* [Data under study]
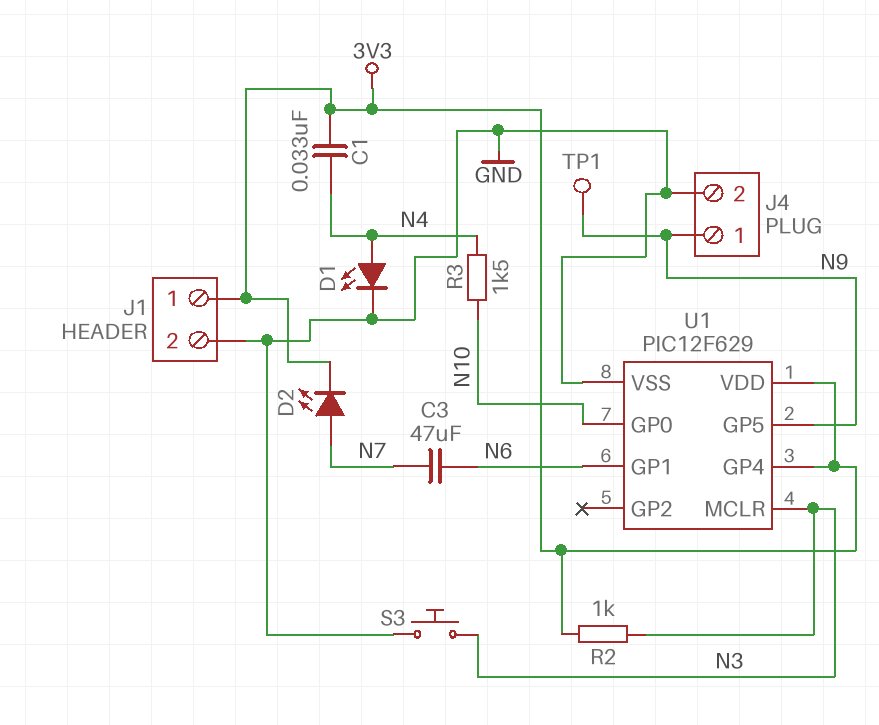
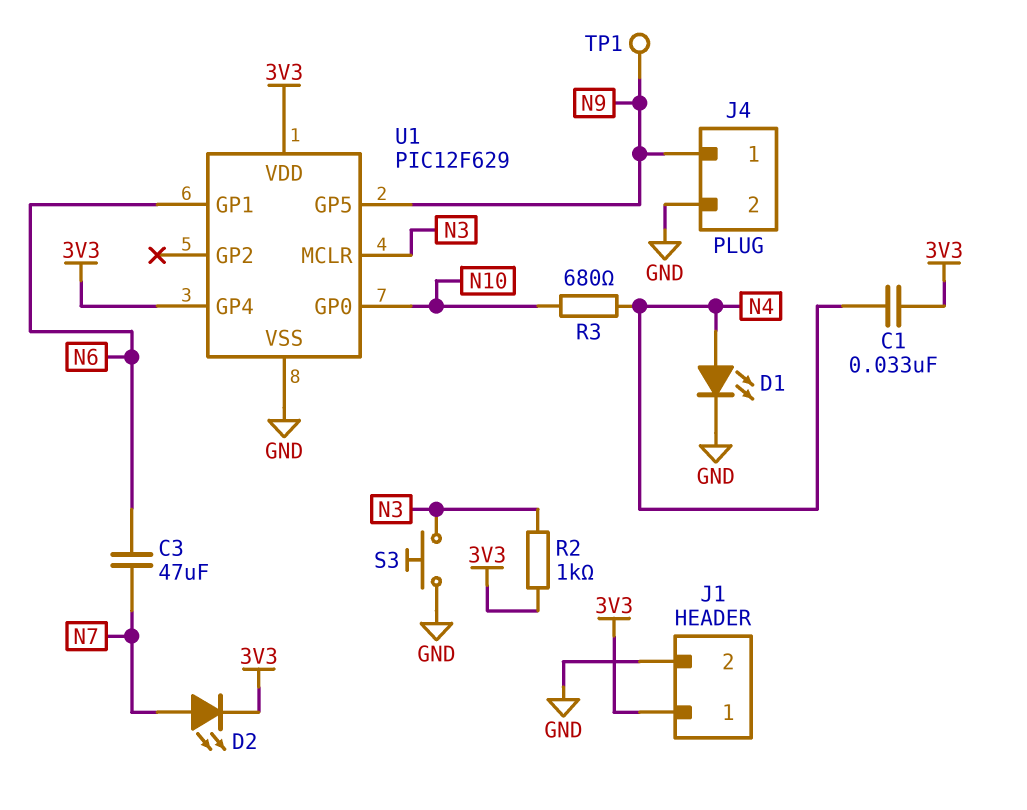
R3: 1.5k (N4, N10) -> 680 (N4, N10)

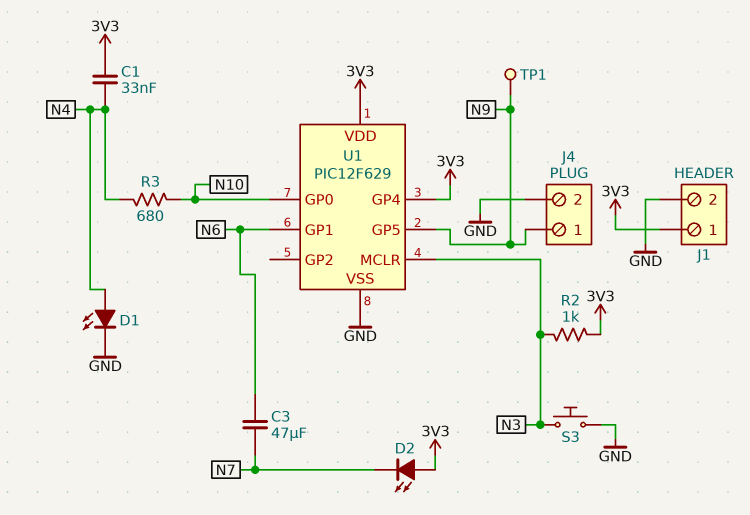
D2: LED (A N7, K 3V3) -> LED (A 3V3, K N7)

* * *

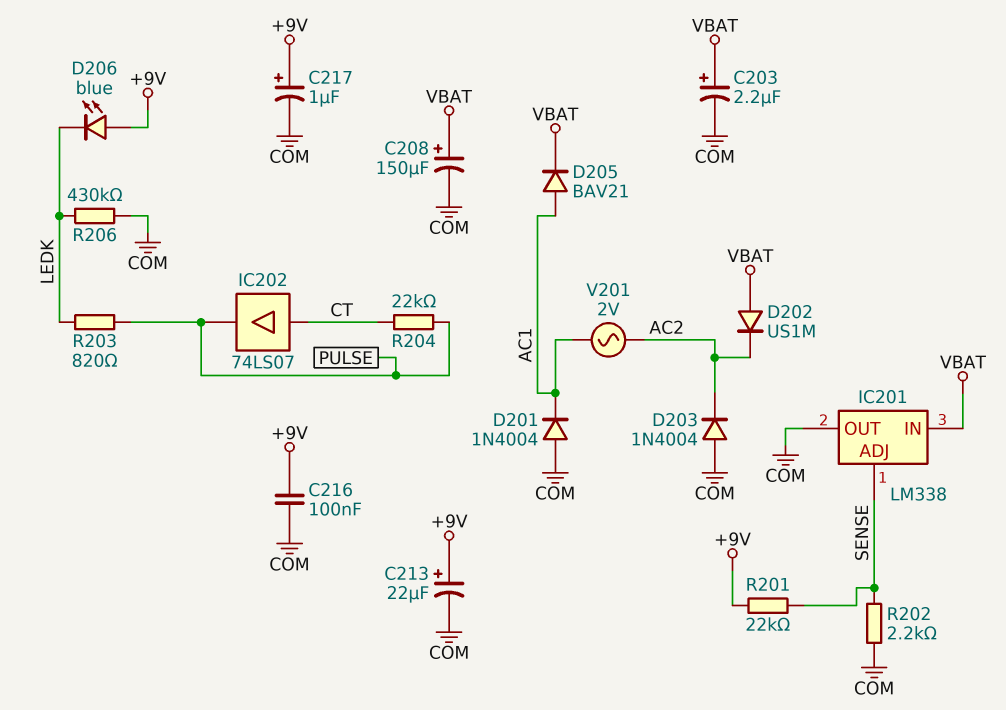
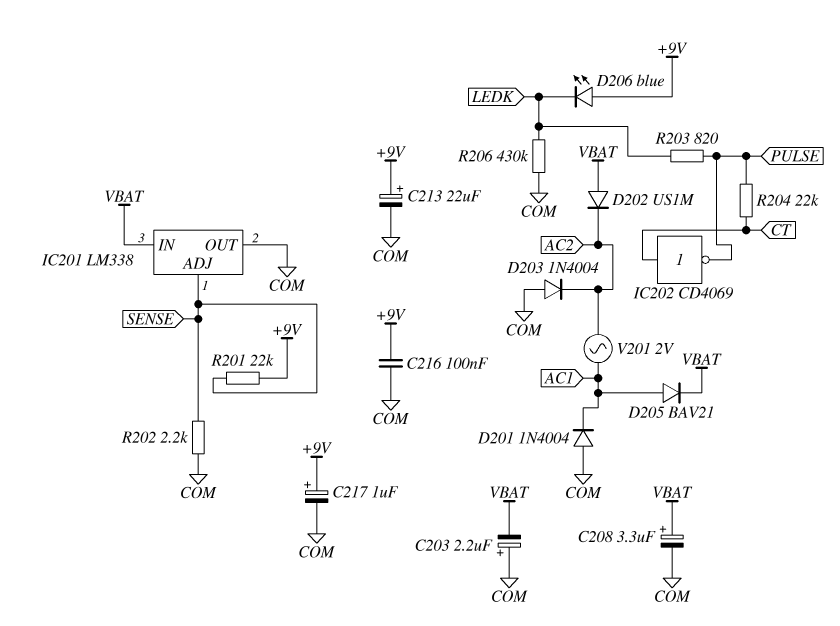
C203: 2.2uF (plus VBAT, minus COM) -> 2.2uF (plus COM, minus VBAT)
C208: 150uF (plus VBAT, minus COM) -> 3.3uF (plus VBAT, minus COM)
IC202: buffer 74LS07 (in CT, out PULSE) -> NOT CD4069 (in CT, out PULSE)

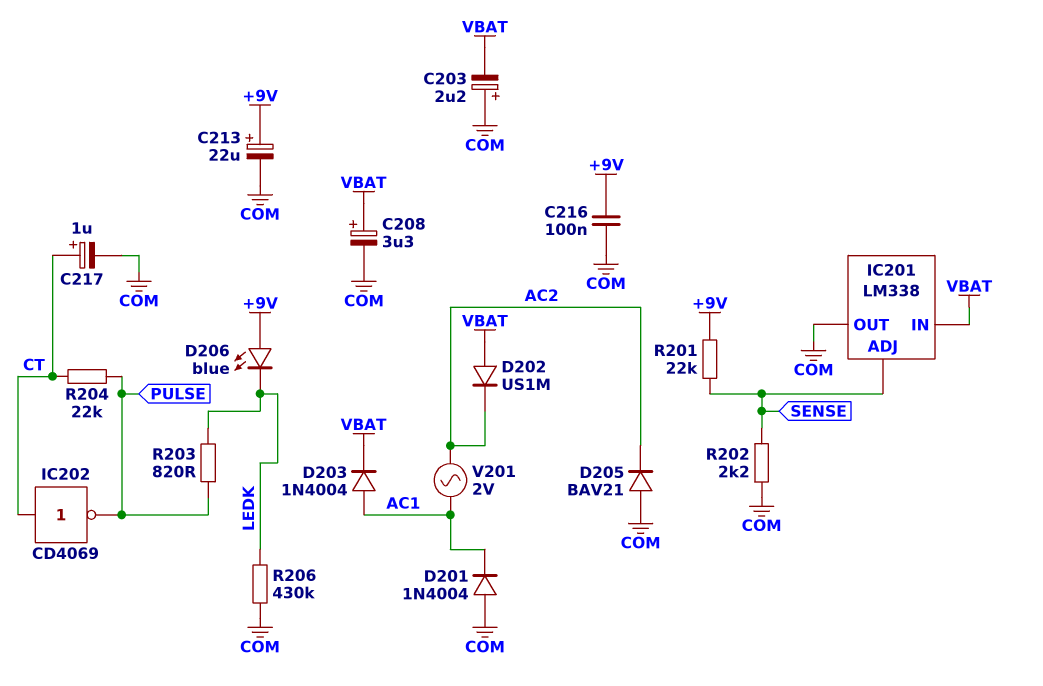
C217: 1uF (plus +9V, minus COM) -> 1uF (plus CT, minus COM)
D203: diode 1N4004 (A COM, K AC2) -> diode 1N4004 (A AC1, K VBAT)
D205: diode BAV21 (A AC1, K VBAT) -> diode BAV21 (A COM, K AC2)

* [Your task] Within the material above, output exactly the lines from the one with "D203: diode 1N4004" through the one with "D205: diode BAV21", end lines included, and nothing besides.

* [Task output]
D203: diode 1N4004 (A COM, K AC2) -> diode 1N4004 (A AC1, K VBAT)
D205: diode BAV21 (A AC1, K VBAT) -> diode BAV21 (A COM, K AC2)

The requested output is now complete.